== INFORMATION ==
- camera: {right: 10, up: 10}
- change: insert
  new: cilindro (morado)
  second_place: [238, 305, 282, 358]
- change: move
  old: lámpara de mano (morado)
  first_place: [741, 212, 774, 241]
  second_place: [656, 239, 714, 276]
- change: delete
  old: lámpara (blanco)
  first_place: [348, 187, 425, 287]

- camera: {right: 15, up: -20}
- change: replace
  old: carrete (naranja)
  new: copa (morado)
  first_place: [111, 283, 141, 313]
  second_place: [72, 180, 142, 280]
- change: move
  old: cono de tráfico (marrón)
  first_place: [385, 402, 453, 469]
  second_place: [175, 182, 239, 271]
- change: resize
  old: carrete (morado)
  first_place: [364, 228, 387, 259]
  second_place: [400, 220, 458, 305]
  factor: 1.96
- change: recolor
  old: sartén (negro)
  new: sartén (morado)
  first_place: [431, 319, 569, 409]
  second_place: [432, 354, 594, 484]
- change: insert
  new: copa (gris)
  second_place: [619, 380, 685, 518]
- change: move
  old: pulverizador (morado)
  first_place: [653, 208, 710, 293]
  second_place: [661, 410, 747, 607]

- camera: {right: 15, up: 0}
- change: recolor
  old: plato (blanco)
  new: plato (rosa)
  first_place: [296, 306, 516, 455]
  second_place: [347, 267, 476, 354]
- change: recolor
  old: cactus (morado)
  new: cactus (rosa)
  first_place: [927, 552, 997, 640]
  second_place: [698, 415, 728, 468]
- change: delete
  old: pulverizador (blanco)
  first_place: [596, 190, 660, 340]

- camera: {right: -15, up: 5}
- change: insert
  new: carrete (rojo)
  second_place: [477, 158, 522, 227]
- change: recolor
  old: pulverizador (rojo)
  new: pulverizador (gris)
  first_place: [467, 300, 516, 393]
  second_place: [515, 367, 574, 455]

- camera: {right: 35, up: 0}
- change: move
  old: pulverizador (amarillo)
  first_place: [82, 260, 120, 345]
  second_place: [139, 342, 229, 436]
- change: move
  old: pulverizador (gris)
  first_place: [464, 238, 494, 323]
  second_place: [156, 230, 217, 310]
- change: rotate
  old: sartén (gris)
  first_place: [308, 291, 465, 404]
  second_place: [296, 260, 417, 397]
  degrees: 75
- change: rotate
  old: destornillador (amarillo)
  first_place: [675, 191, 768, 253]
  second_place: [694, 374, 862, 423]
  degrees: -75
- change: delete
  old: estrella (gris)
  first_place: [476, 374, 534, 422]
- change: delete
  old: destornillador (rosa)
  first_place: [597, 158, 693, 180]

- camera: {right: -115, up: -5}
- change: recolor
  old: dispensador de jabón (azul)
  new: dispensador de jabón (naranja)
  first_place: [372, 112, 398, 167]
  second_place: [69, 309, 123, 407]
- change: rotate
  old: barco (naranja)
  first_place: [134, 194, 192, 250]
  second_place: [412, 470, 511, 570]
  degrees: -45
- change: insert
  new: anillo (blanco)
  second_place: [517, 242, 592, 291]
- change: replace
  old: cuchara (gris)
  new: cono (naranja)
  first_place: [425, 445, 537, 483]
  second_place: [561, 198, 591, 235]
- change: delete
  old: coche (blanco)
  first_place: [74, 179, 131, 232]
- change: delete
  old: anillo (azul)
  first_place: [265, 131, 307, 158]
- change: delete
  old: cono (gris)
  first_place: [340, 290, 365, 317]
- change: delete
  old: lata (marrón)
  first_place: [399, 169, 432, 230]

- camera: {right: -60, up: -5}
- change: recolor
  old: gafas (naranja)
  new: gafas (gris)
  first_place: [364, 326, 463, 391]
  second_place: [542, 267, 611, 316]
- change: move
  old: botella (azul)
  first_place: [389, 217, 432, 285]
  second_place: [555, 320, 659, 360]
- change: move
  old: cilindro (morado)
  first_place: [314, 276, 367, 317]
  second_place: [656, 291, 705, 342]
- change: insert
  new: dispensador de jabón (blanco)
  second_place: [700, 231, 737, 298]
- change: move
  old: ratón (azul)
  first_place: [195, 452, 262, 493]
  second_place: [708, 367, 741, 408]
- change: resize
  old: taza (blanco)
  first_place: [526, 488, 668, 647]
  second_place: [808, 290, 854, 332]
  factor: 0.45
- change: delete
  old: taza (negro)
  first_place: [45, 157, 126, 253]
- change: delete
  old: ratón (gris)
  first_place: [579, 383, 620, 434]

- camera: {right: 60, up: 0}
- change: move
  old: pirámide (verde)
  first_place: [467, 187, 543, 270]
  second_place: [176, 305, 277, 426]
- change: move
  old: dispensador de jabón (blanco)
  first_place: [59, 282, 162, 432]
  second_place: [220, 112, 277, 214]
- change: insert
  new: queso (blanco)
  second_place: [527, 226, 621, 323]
===
(YOUR INSTRUCTIONS):
Show the lines above that include "camera".

(RESPONSE AREA):
- camera: {right: 10, up: 10}
- camera: {right: 15, up: -20}
- camera: {right: 15, up: 0}
- camera: {right: -15, up: 5}
- camera: {right: 35, up: 0}
- camera: {right: -115, up: -5}
- camera: {right: -60, up: -5}
- camera: {right: 60, up: 0}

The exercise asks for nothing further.